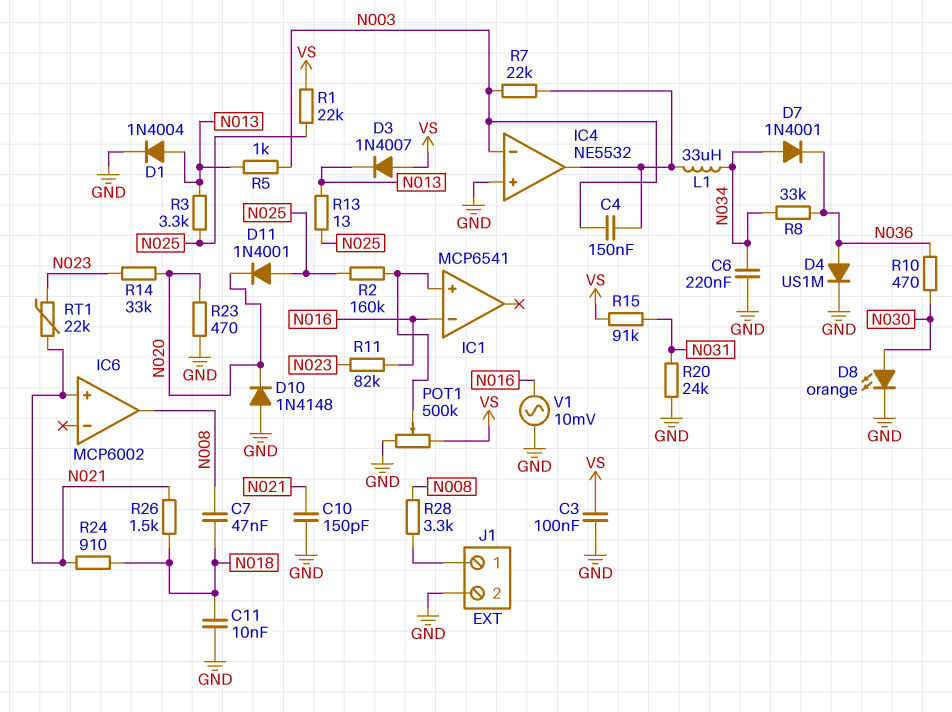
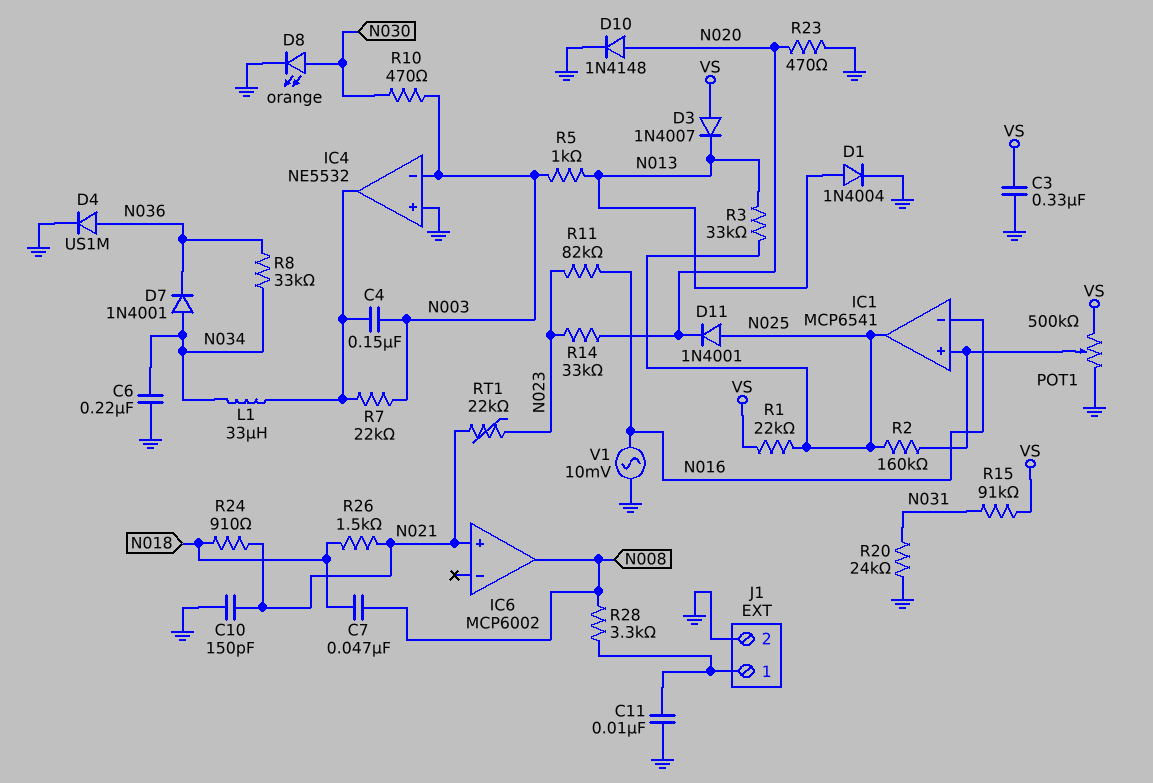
C3: 100nF (GND, VS) -> 330nF (GND, VS)
C11: 10nF (GND, N018) -> 10nF (GND, J1/1)
D10: diode 1N4148 (A GND, K N020) -> diode 1N4148 (A N020, K GND)
IC1 pin out: none -> N025
R3: 3.3k (N013, N025) -> 33k (N013, N025)
R10: 470 (N030, N036) -> 470 (N003, N030)
R13: 13 (N013, N025) -> none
========================
In the entries above, find each line with the word "none" and show it.

IC1 pin out: none -> N025
R13: 13 (N013, N025) -> none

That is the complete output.